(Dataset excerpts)
========

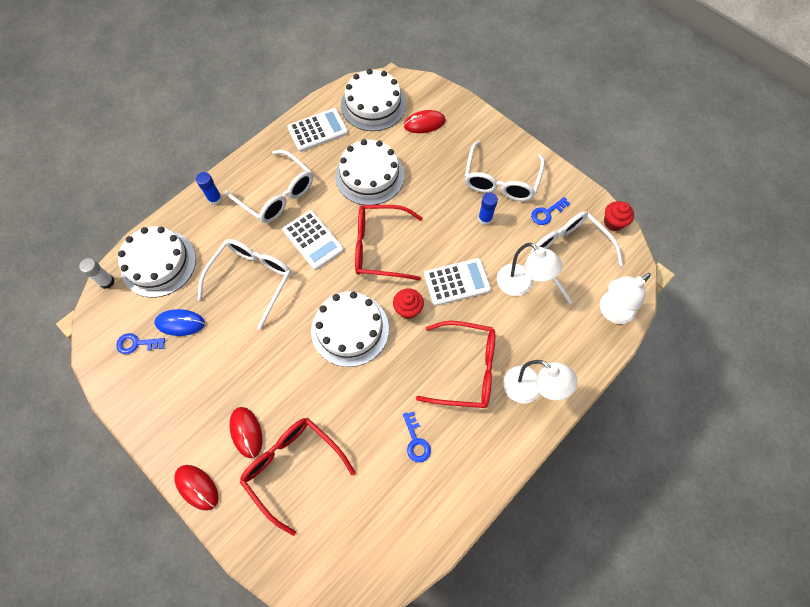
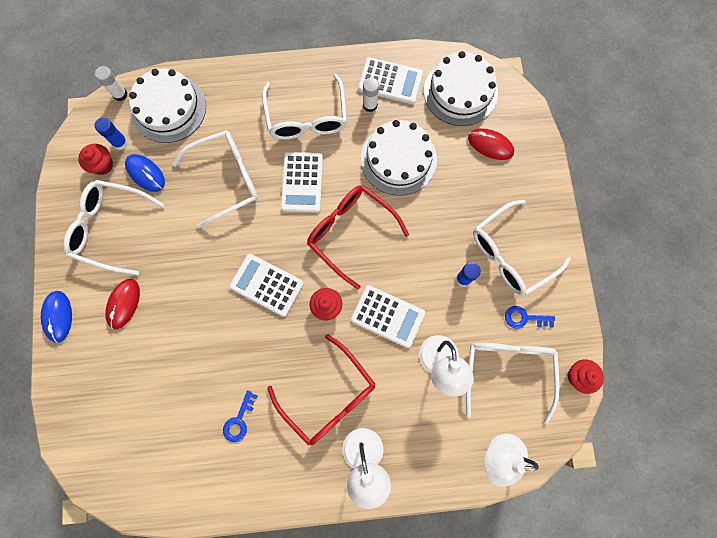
camera: 40 degrees right, 10 degrees up
(137, 344) = (102, 165): blue key -> red cupcake
(185, 385) = (110, 228): none -> white glasses
(197, 487) = (58, 316): red mouse -> blue mouse
(215, 199) = (254, 83): blue glue stick -> blue glue stick (120, 143)
(292, 467) = (134, 360): red glasses -> none
(317, 155) = (370, 105): none -> white glue stick
(350, 329) = (266, 285): white cake -> white calculator

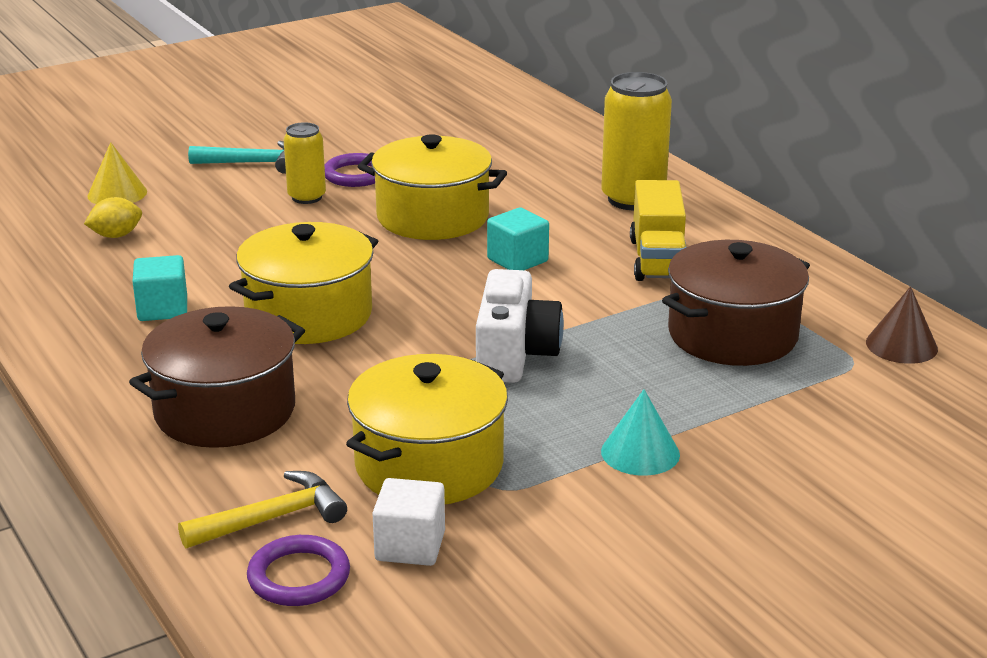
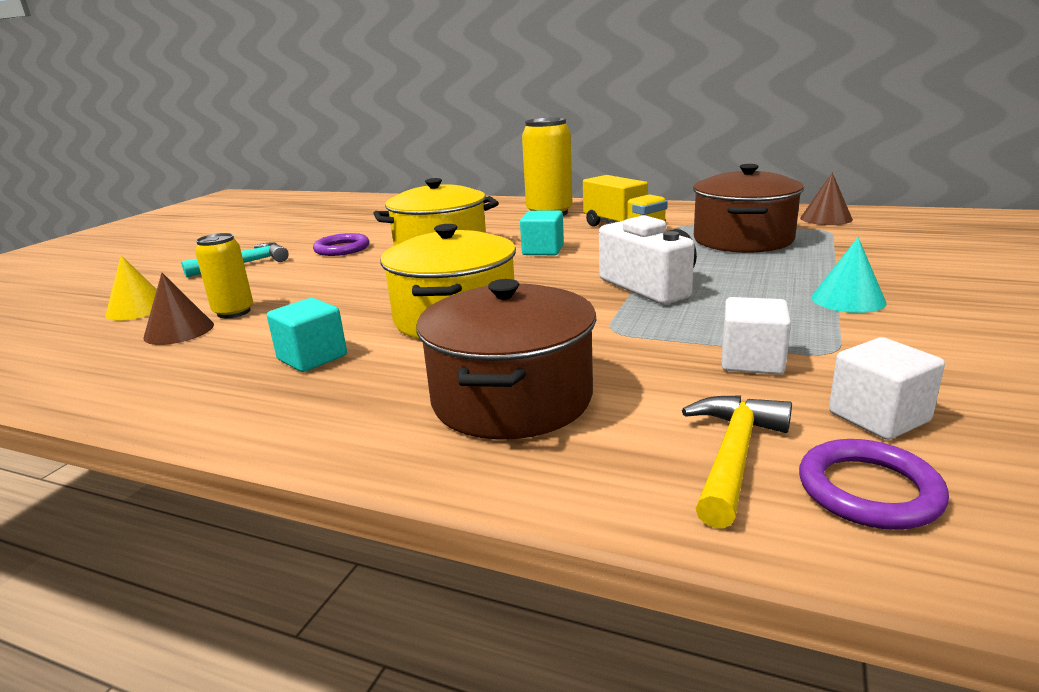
camera: 35 degrees left, 5 degrees down
(116, 235) = (179, 331): yellow lemon -> brown cone
(307, 197) = (324, 266): yellow can -> yellow can (234, 312)
(429, 465) = (752, 361): yellow pot -> white cube

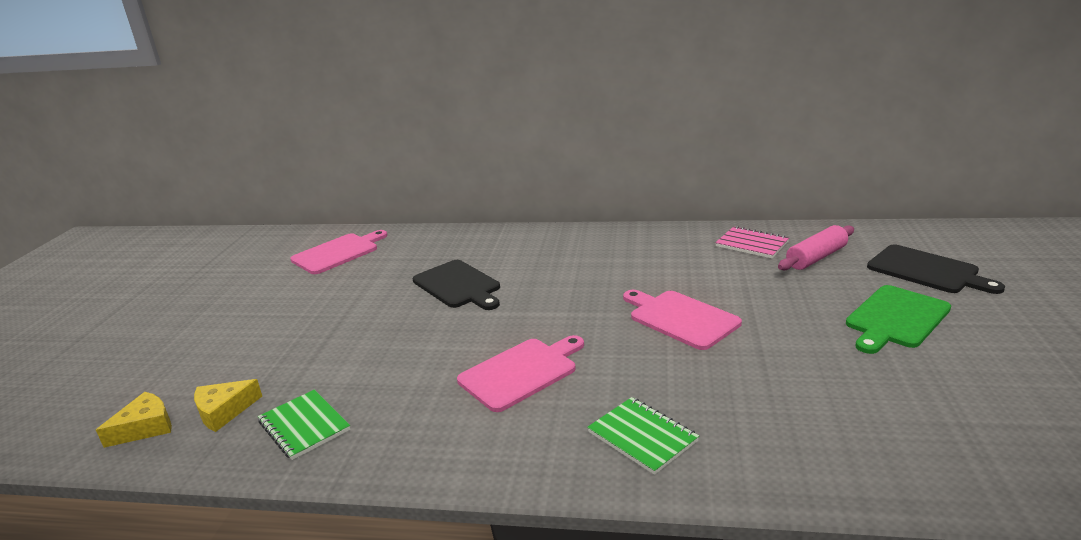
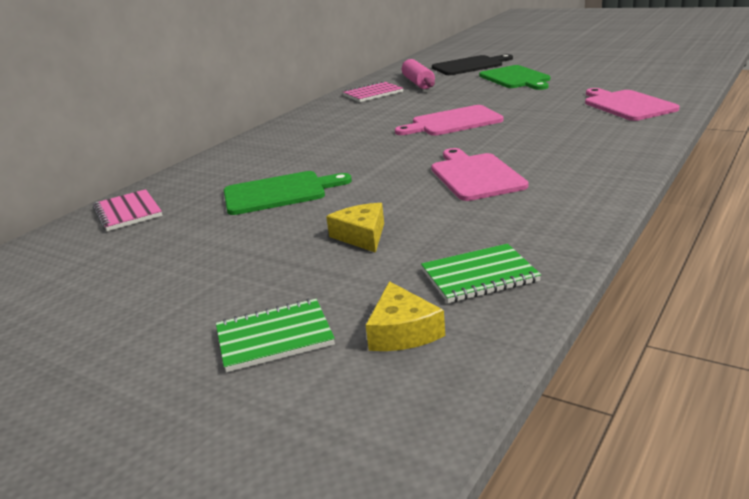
camera: 65 degrees left, 0 degrees up
(145, 427) = (386, 398): yellow cheese -> yellow cheese (362, 236)
(338, 253) = (68, 259): pink cutting board -> pink cutting board (627, 105)
(413, 242) = (128, 212): none -> pink notebook
(458, 285) = (279, 193): black cutting board -> green cutting board
(642, 437) = (595, 146): green notebook -> green notebook (274, 337)

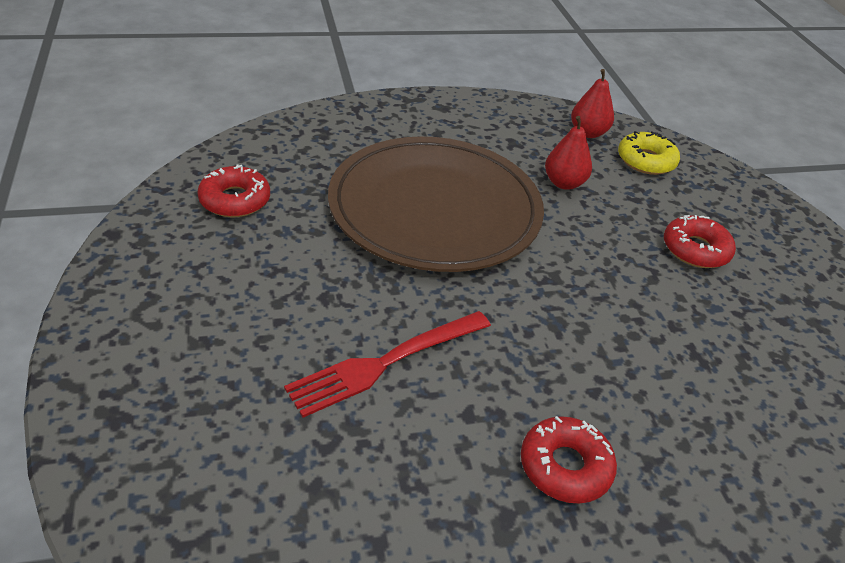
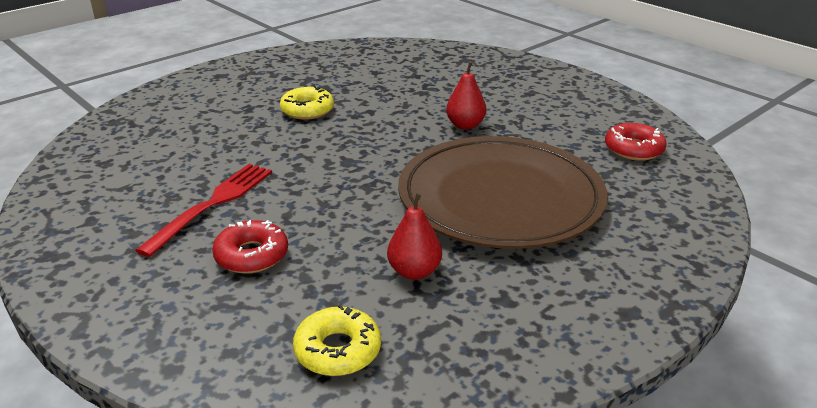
camera: 155 degrees right, 10 degrees down
(385, 363) = (432, 113): red fork -> red fork (213, 204)
(565, 466) = (307, 110): red donut -> yellow donut
(588, 133) = (434, 363): red pear -> red pear (465, 125)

========

Task statement: Could you copy the lines above exactly and skip the images?

Task response:
camera: 40 degrees right, 10 degrees up
(137, 344) = (102, 165): blue key -> red cupcake
(185, 385) = (110, 228): none -> white glasses
(197, 487) = (58, 316): red mouse -> blue mouse
(215, 199) = (254, 83): blue glue stick -> blue glue stick (120, 143)
(292, 467) = (134, 360): red glasses -> none
(317, 155) = (370, 105): none -> white glue stick
(350, 329) = (266, 285): white cake -> white calculator

camera: 35 degrees left, 5 degrees down
(116, 235) = (179, 331): yellow lemon -> brown cone
(307, 197) = (324, 266): yellow can -> yellow can (234, 312)
(429, 465) = (752, 361): yellow pot -> white cube

camera: 65 degrees left, 0 degrees up
(145, 427) = (386, 398): yellow cheese -> yellow cheese (362, 236)
(338, 253) = (68, 259): pink cutting board -> pink cutting board (627, 105)
(413, 242) = (128, 212): none -> pink notebook
(458, 285) = (279, 193): black cutting board -> green cutting board
(642, 437) = (595, 146): green notebook -> green notebook (274, 337)

camera: 155 degrees right, 10 degrees down
(385, 363) = (432, 113): red fork -> red fork (213, 204)
(565, 466) = (307, 110): red donut -> yellow donut
(588, 133) = (434, 363): red pear -> red pear (465, 125)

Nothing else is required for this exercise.